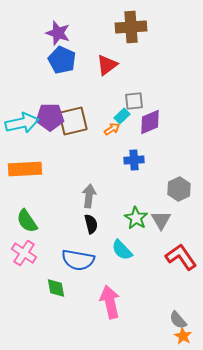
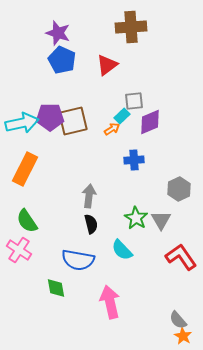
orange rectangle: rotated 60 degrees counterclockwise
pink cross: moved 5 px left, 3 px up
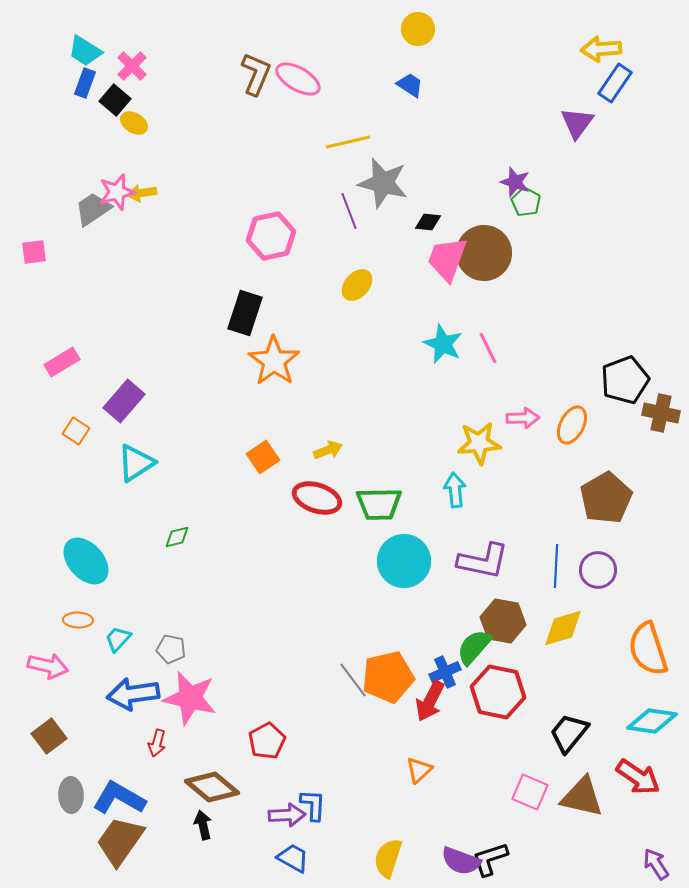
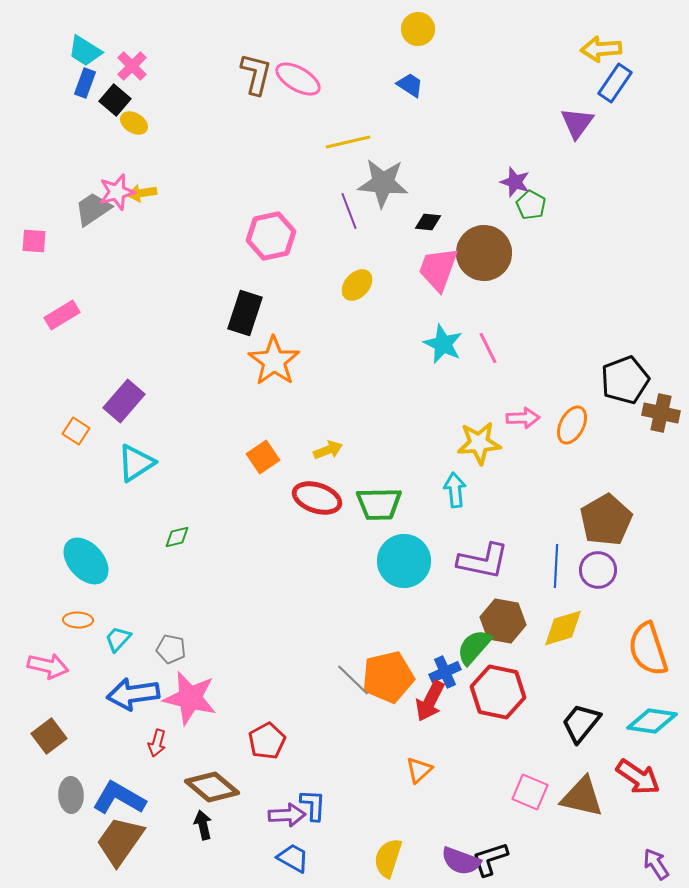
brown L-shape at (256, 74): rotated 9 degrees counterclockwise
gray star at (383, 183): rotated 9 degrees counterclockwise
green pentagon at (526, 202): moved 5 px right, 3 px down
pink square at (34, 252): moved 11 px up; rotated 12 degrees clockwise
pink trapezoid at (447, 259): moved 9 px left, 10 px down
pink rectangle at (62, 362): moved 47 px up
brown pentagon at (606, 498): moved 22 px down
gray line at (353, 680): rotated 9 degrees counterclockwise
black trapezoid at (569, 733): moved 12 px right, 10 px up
------------------------------------
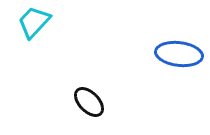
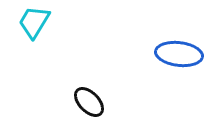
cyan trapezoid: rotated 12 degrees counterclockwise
------------------------------------
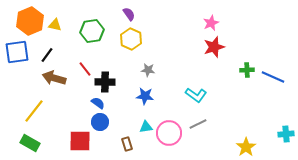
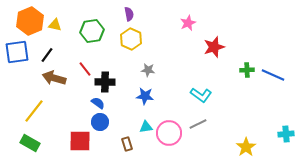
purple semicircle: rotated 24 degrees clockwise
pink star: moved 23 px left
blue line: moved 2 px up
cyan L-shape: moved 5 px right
------------------------------------
— TASK —
Output only the lines above from the one containing "orange rectangle: rotated" to the one containing "black trapezoid at", both included, exactly as written and with no pictures.

— SOLUTION TO THE EXERCISE —
orange rectangle: rotated 60 degrees counterclockwise
pink cross: moved 5 px left, 3 px up
brown L-shape at (256, 74): rotated 9 degrees counterclockwise
gray star at (383, 183): rotated 9 degrees counterclockwise
green pentagon at (526, 202): moved 5 px right, 3 px down
pink square at (34, 252): moved 11 px up; rotated 12 degrees clockwise
pink trapezoid at (447, 259): moved 9 px left, 10 px down
pink rectangle at (62, 362): moved 47 px up
brown pentagon at (606, 498): moved 22 px down
gray line at (353, 680): rotated 9 degrees counterclockwise
black trapezoid at (569, 733): moved 12 px right, 10 px up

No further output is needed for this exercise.